- [Requirement]:
From the data underneath, reproduce exactly the stretch that begins at the line with "camera: 30 degrees right, 5 degrees up" and ends after the line with "(632, 234) = (616, 297): yellow".

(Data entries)
--

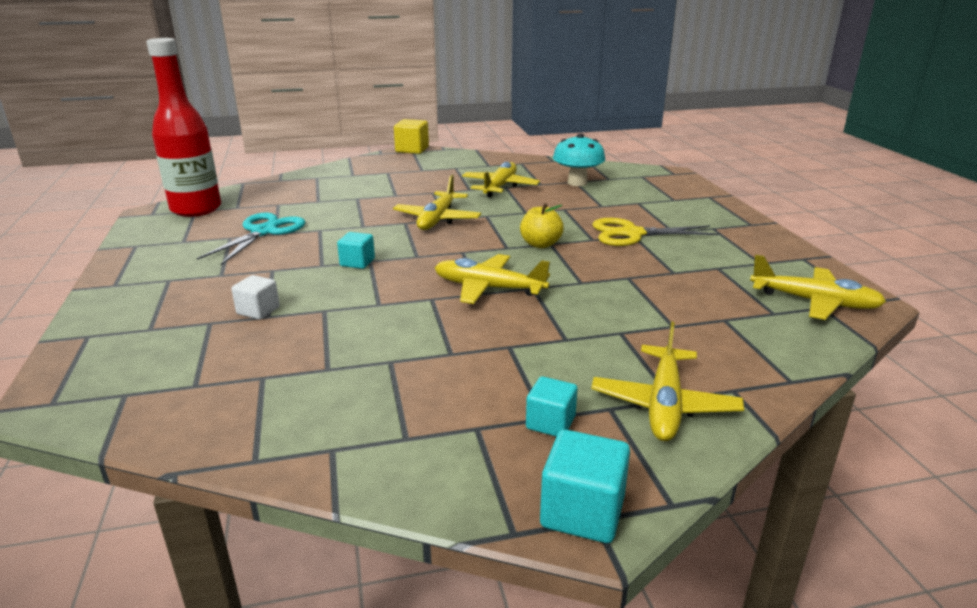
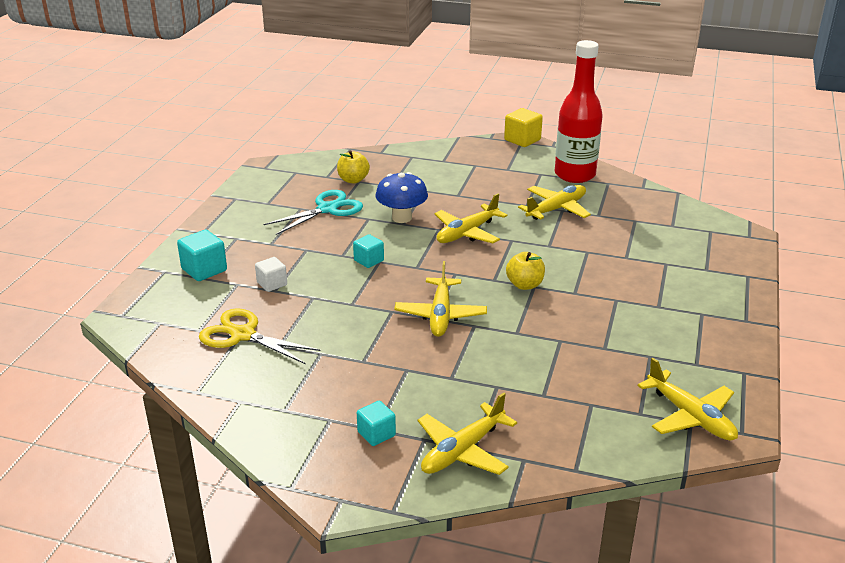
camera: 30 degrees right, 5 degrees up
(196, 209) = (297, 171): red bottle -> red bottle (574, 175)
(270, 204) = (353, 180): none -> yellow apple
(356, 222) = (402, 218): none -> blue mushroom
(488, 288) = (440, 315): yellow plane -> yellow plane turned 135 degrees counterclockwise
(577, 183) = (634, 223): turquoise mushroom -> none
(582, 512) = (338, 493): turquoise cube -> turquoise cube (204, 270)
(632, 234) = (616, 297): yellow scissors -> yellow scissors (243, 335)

--

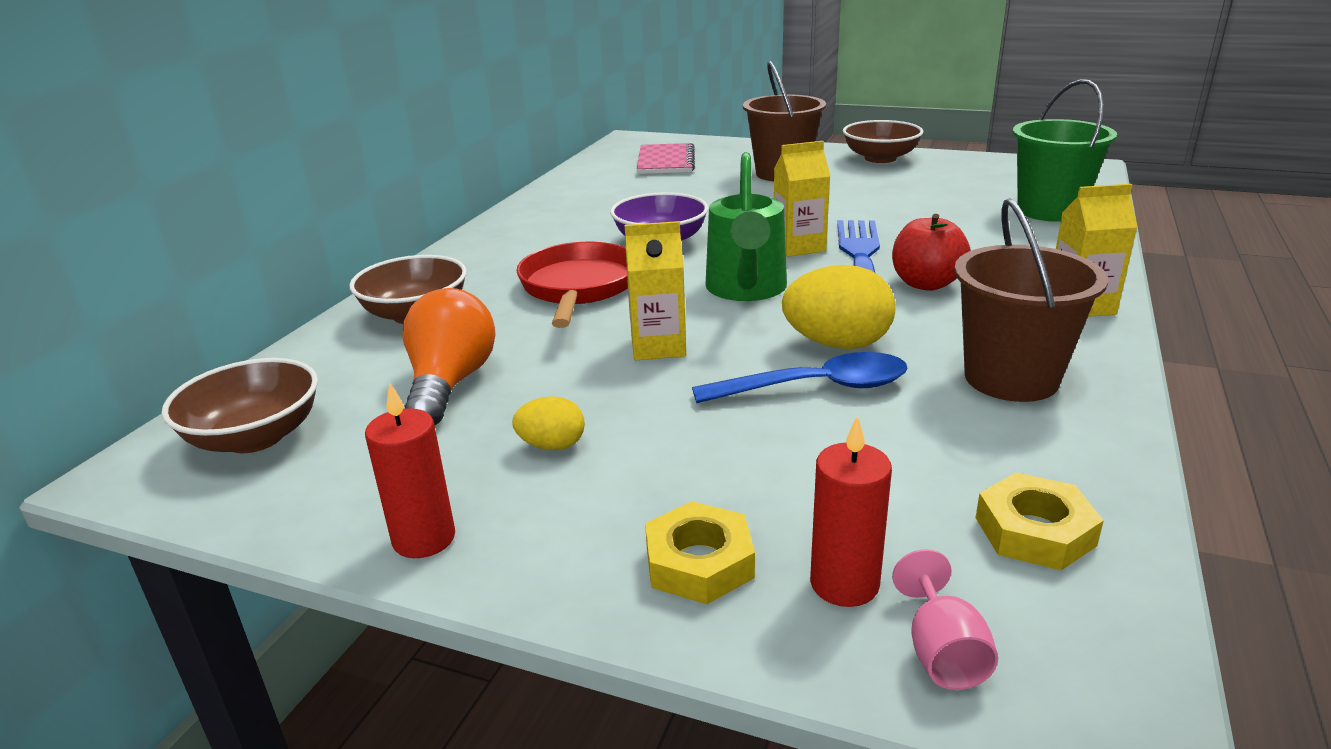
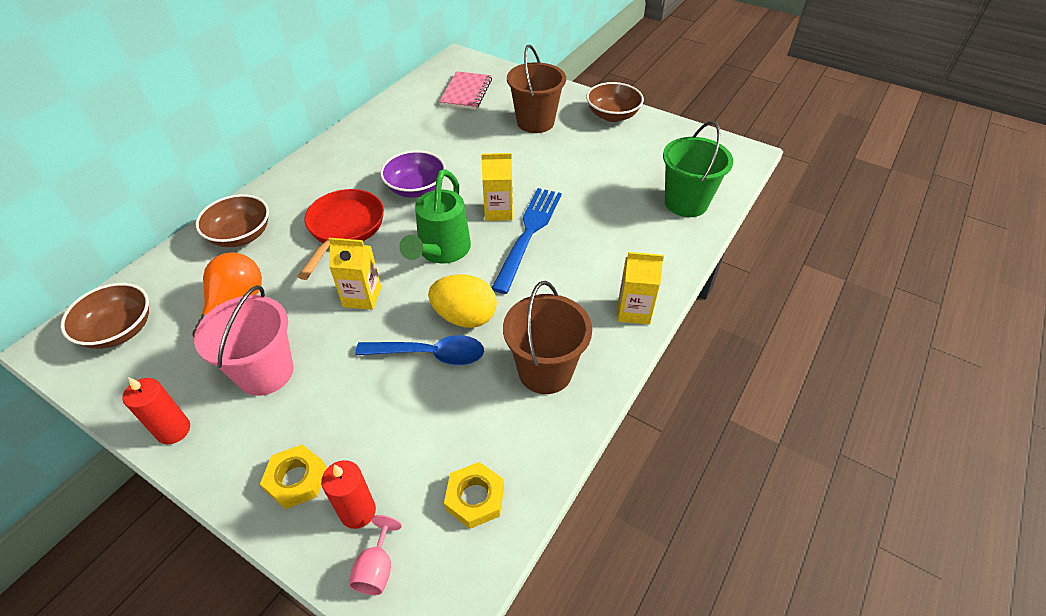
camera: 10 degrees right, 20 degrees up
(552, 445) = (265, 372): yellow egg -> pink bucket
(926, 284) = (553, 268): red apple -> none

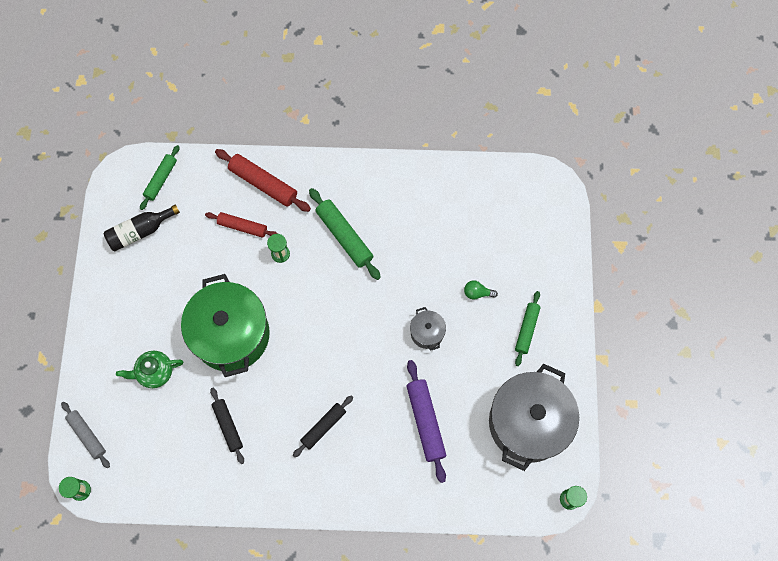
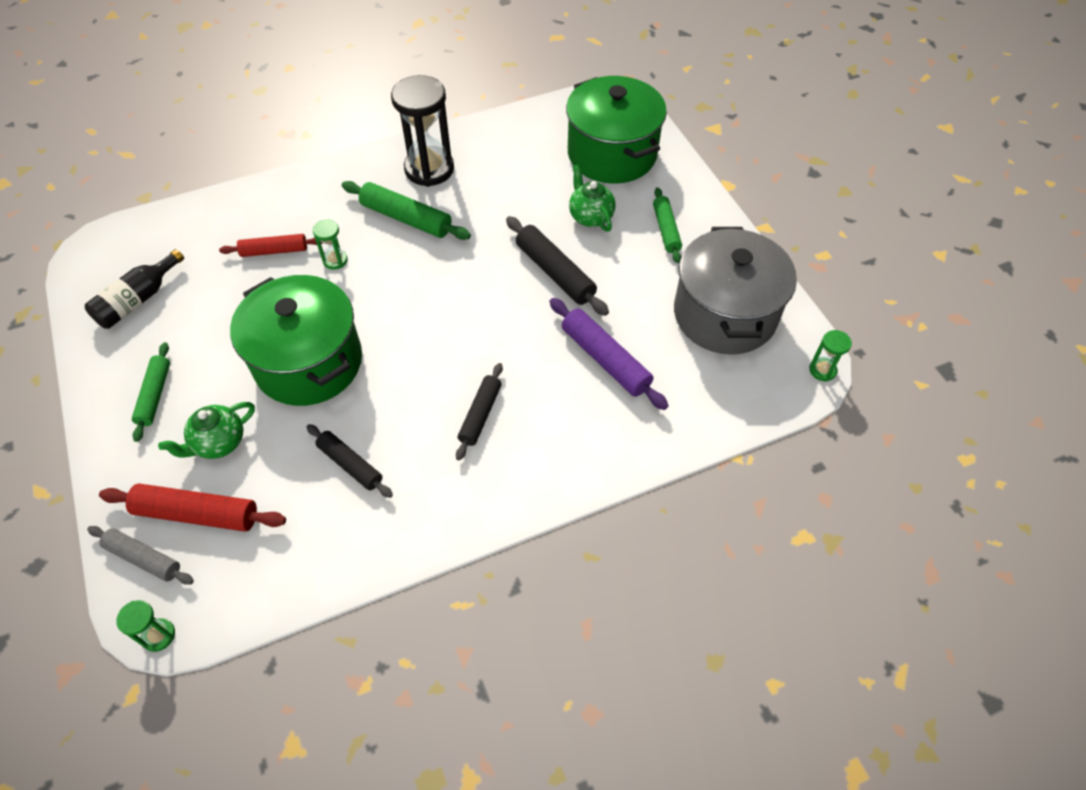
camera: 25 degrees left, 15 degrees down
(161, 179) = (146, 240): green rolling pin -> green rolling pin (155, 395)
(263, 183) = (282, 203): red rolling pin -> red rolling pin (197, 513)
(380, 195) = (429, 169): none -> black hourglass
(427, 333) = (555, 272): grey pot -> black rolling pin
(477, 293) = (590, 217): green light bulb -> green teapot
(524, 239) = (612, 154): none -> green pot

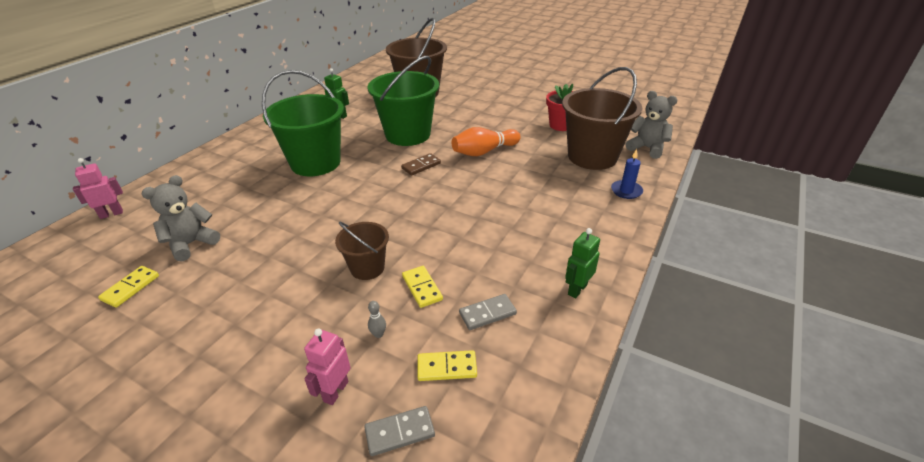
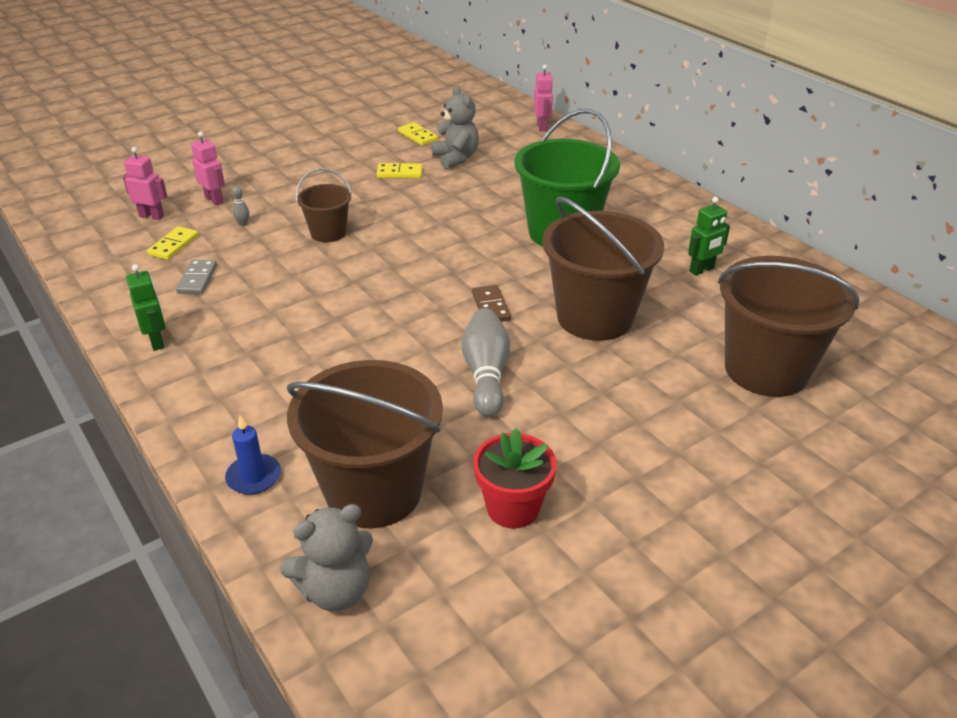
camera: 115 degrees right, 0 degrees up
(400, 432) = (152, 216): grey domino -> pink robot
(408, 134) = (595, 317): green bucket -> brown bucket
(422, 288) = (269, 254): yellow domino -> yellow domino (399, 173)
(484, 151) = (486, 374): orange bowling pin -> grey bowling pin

--

- [Answer box]:
camera: 30 degrees right, 5 degrees up
(196, 209) = (297, 171): red bottle -> red bottle (574, 175)
(270, 204) = (353, 180): none -> yellow apple
(356, 222) = (402, 218): none -> blue mushroom
(488, 288) = (440, 315): yellow plane -> yellow plane turned 135 degrees counterclockwise
(577, 183) = (634, 223): turquoise mushroom -> none
(582, 512) = (338, 493): turquoise cube -> turquoise cube (204, 270)
(632, 234) = (616, 297): yellow scissors -> yellow scissors (243, 335)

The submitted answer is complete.